Object change descriptions

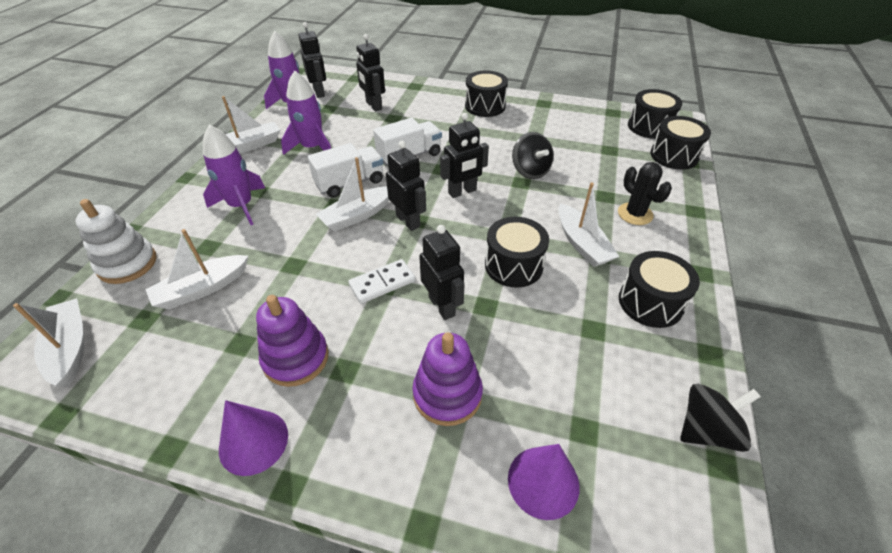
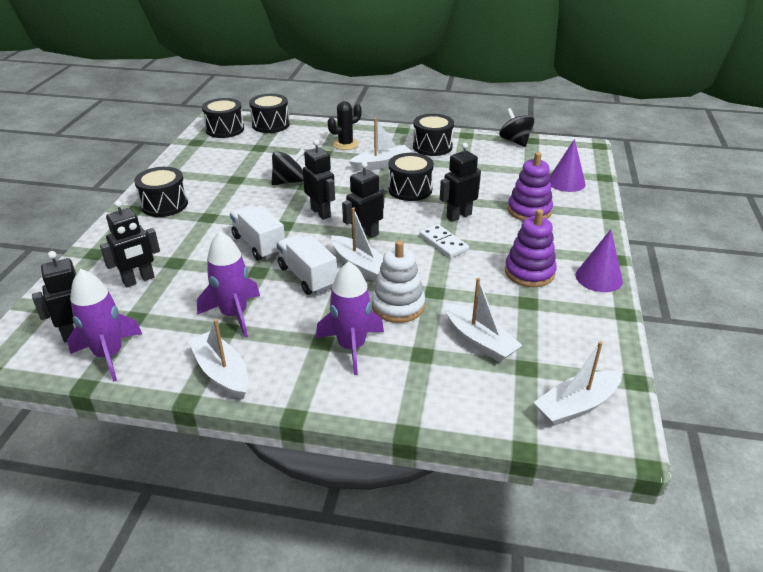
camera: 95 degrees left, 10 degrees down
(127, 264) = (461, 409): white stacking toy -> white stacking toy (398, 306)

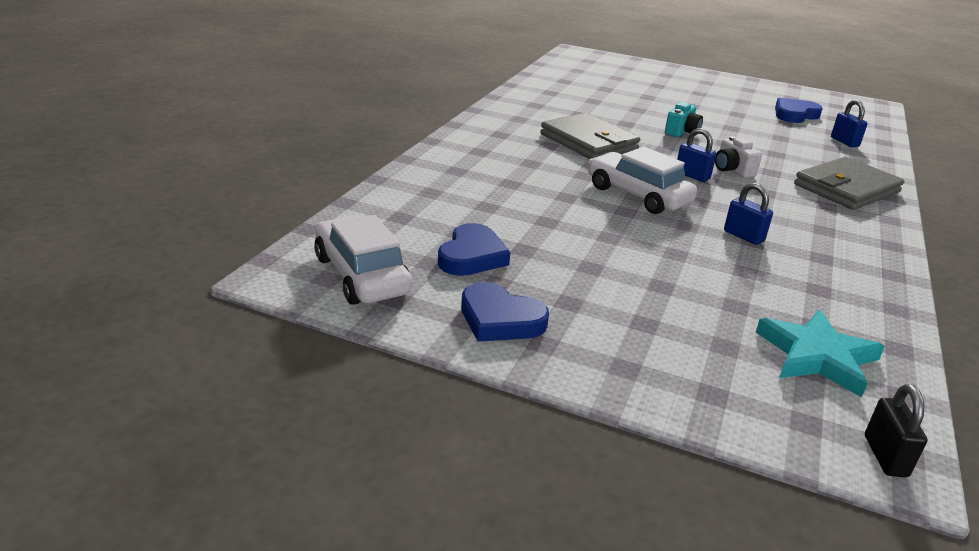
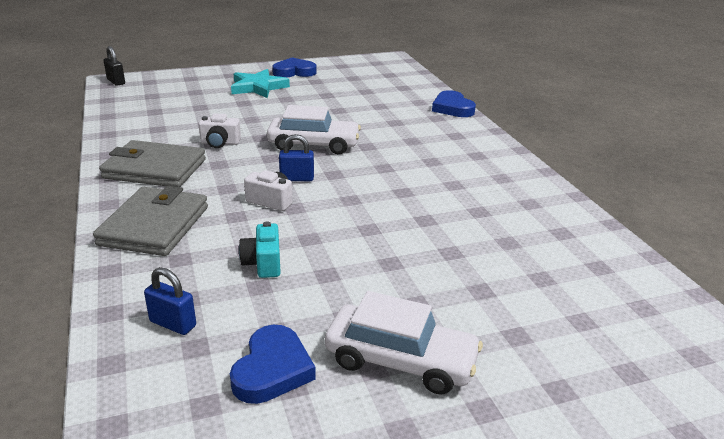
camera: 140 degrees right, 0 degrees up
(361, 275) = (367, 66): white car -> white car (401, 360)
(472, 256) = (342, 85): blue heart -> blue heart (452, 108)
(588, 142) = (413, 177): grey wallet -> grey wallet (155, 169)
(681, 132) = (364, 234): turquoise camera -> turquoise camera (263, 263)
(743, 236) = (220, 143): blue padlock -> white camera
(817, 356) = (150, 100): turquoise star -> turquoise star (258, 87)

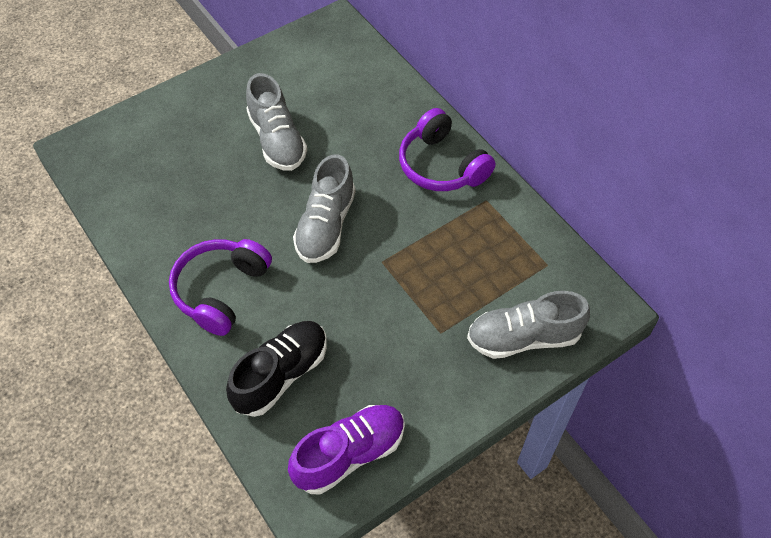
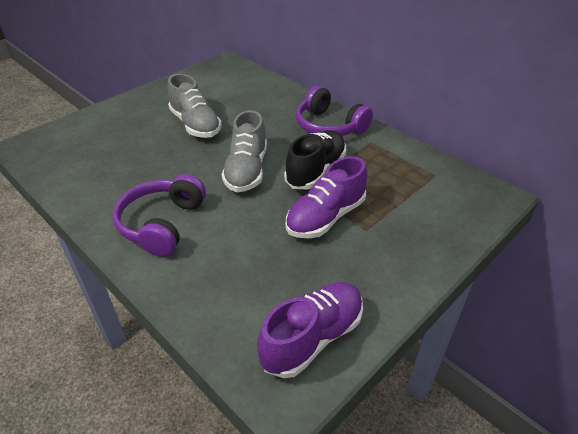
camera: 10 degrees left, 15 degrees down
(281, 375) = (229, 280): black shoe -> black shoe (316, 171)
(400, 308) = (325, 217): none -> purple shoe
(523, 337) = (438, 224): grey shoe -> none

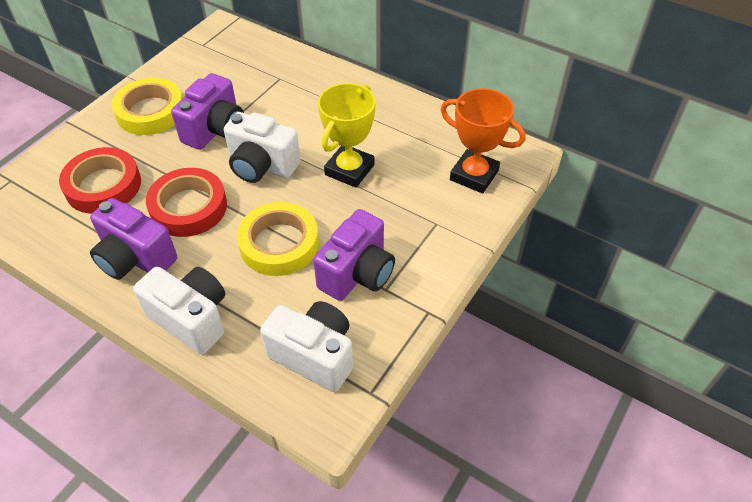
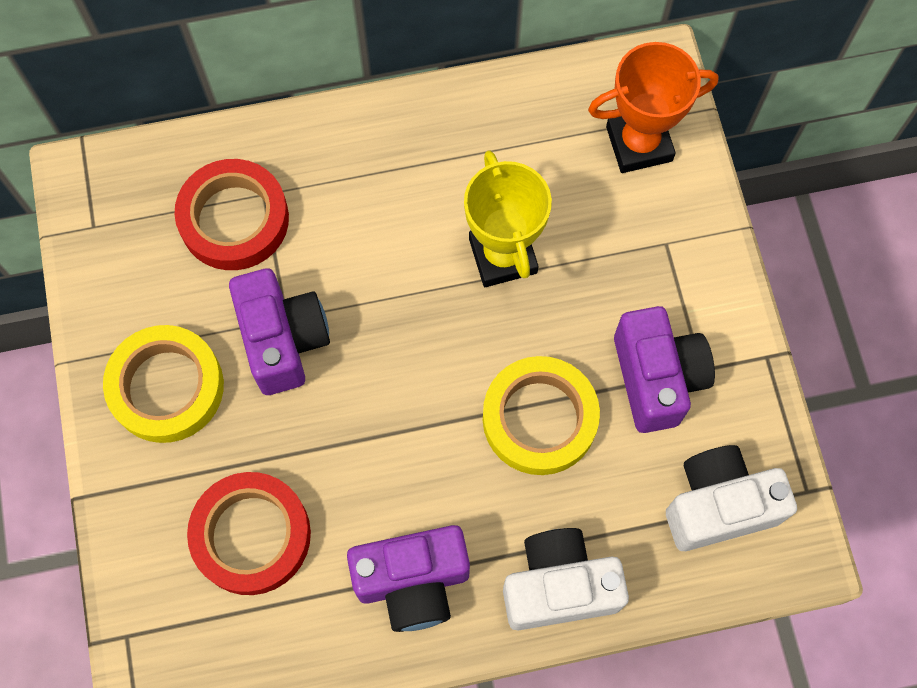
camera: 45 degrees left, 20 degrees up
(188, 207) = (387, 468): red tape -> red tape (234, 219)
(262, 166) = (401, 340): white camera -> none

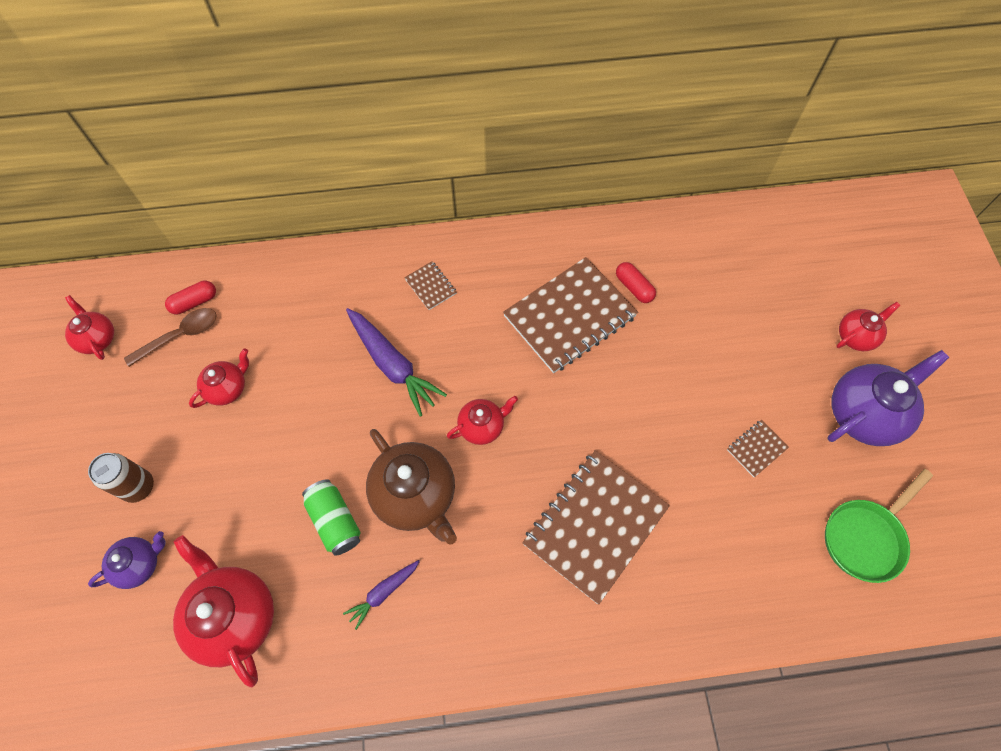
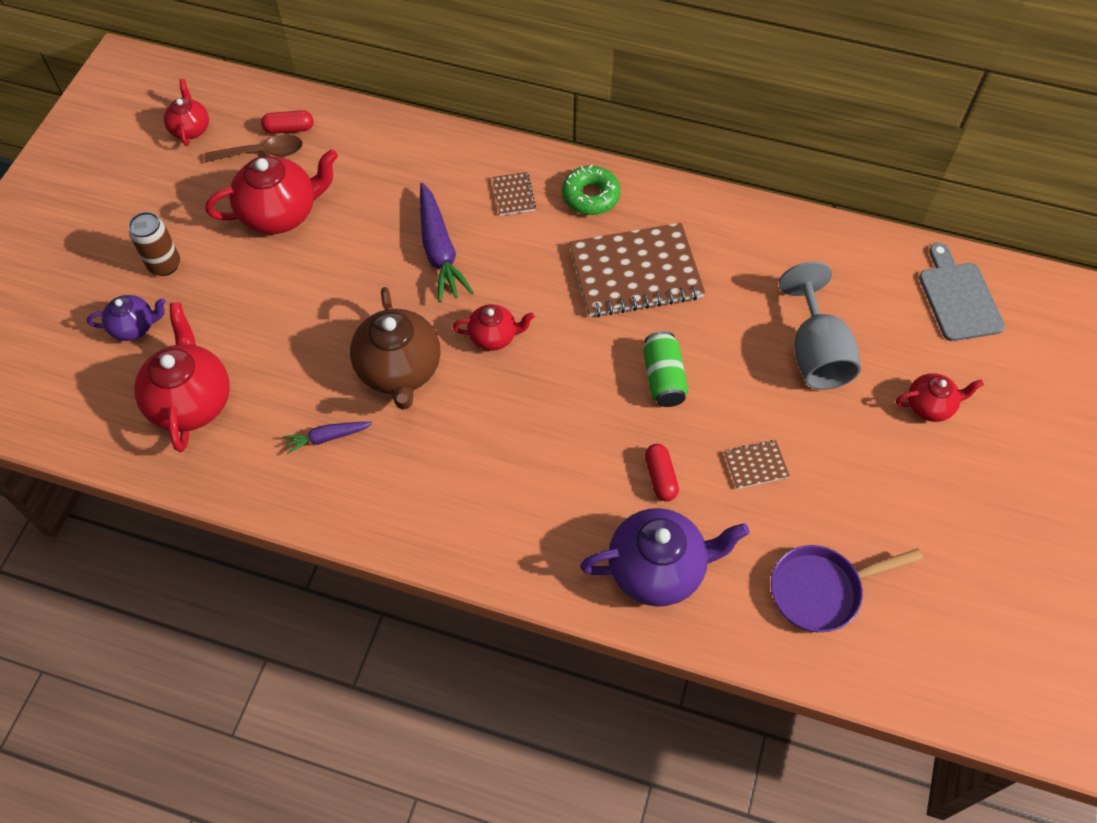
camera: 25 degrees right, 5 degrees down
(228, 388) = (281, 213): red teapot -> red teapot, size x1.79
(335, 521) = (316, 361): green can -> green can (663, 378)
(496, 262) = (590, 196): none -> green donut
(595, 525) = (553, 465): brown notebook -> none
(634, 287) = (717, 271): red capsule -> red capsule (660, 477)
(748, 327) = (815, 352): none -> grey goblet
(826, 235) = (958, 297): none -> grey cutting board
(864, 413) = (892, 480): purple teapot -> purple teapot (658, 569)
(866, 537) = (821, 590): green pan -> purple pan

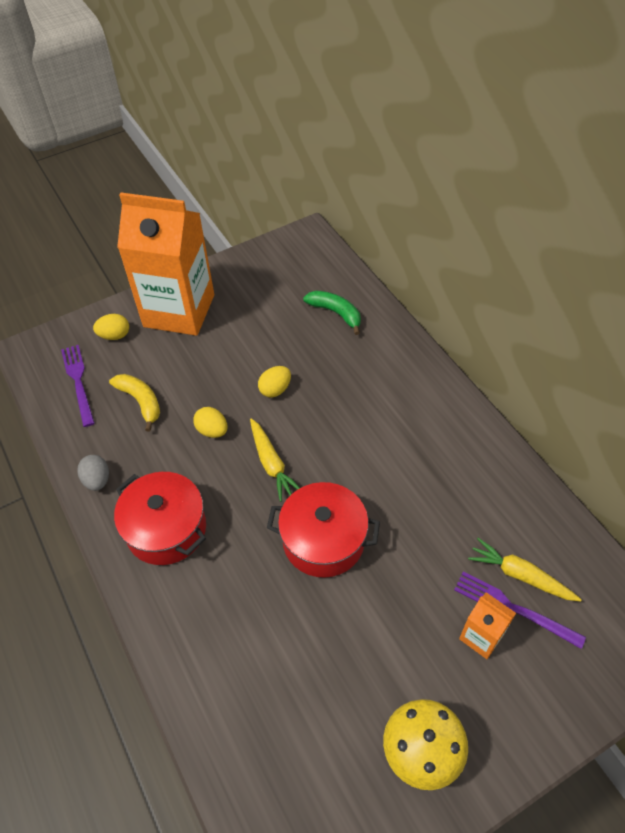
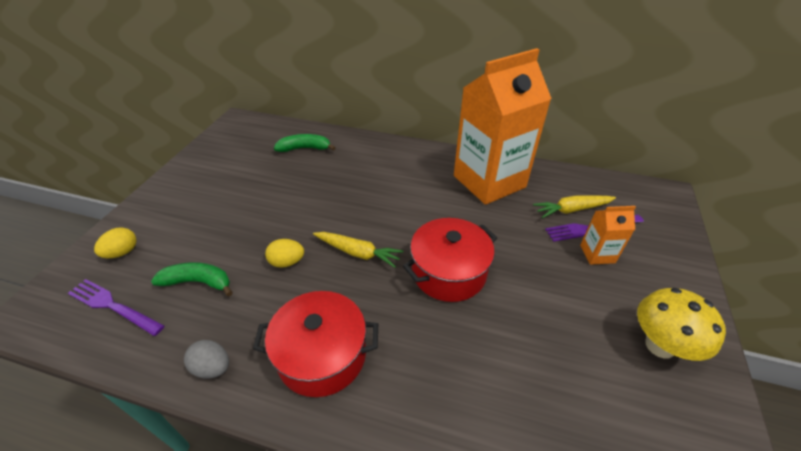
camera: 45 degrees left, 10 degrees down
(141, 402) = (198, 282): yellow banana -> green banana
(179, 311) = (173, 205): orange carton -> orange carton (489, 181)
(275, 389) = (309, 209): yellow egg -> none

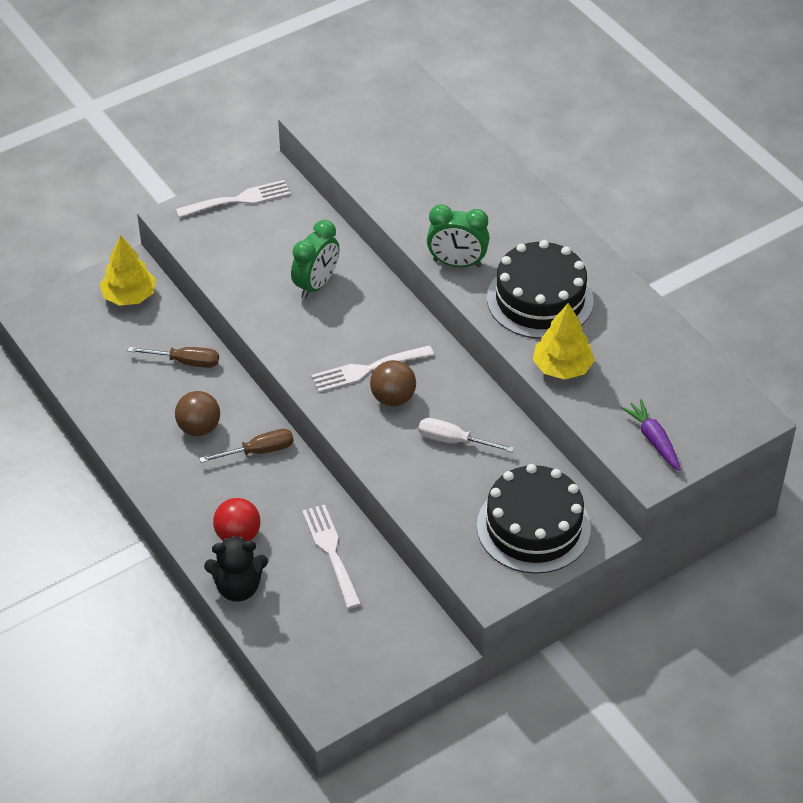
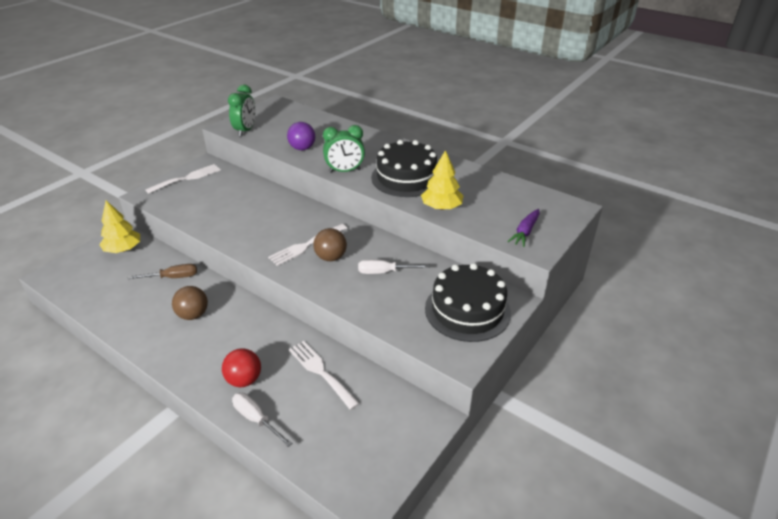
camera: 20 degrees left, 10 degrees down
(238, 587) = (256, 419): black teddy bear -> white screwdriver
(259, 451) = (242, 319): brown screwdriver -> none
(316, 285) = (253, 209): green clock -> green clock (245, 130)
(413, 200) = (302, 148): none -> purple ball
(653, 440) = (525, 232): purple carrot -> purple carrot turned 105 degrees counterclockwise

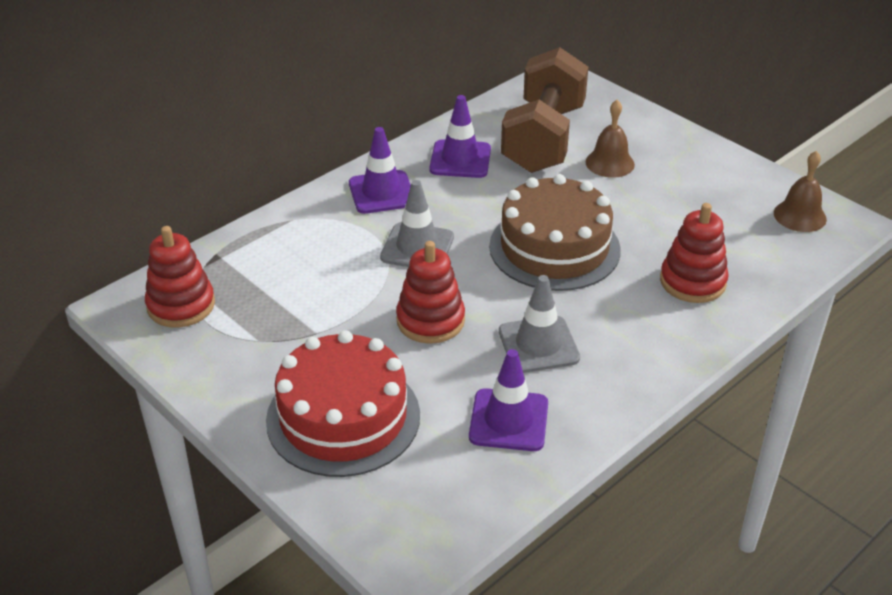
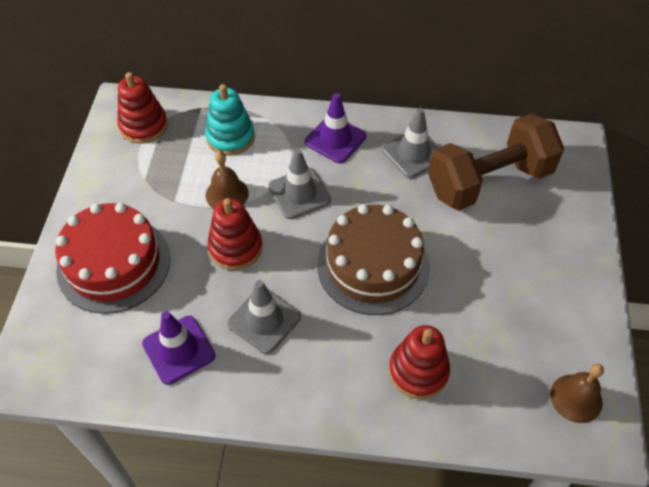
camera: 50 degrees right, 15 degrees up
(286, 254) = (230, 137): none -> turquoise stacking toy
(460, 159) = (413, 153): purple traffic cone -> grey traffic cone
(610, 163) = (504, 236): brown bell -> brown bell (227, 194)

[WORK TO BE COMPLETED]:
Print every entry above verbatim but drop the images.

[RESULT FOR THIS EXERCISE]:
camera: 95 degrees left, 10 degrees down
(127, 264) = (461, 409): white stacking toy -> white stacking toy (398, 306)

camera: 140 degrees right, 0 degrees up
(361, 275) = (367, 66): white car -> white car (401, 360)
(472, 256) = (342, 85): blue heart -> blue heart (452, 108)
(588, 142) = (413, 177): grey wallet -> grey wallet (155, 169)
(681, 132) = (364, 234): turquoise camera -> turquoise camera (263, 263)
(743, 236) = (220, 143): blue padlock -> white camera
(817, 356) = (150, 100): turquoise star -> turquoise star (258, 87)

camera: 10 degrees left, 15 degrees down
(281, 375) = (229, 280): black shoe -> black shoe (316, 171)
(400, 308) = (325, 217): none -> purple shoe
(523, 337) = (438, 224): grey shoe -> none

camera: 45 degrees left, 20 degrees up
(188, 207) = (387, 468): red tape -> red tape (234, 219)
(262, 166) = (401, 340): white camera -> none

camera: 25 degrees right, 5 degrees down
(228, 388) = (281, 213): red teapot -> red teapot, size x1.79
(335, 521) = (316, 361): green can -> green can (663, 378)
(496, 262) = (590, 196): none -> green donut
(595, 525) = (553, 465): brown notebook -> none
(634, 287) = (717, 271): red capsule -> red capsule (660, 477)
(748, 327) = (815, 352): none -> grey goblet
(826, 235) = (958, 297): none -> grey cutting board
(864, 413) = (892, 480): purple teapot -> purple teapot (658, 569)
(866, 537) = (821, 590): green pan -> purple pan

camera: 45 degrees left, 10 degrees down
(141, 402) = (198, 282): yellow banana -> green banana
(179, 311) = (173, 205): orange carton -> orange carton (489, 181)
(275, 389) = (309, 209): yellow egg -> none

camera: 20 degrees left, 10 degrees down
(238, 587) = (256, 419): black teddy bear -> white screwdriver
(259, 451) = (242, 319): brown screwdriver -> none
(316, 285) = (253, 209): green clock -> green clock (245, 130)
(413, 200) = (302, 148): none -> purple ball
(653, 440) = (525, 232): purple carrot -> purple carrot turned 105 degrees counterclockwise

camera: 50 degrees right, 15 degrees up
(286, 254) = (230, 137): none -> turquoise stacking toy
(460, 159) = (413, 153): purple traffic cone -> grey traffic cone
(610, 163) = (504, 236): brown bell -> brown bell (227, 194)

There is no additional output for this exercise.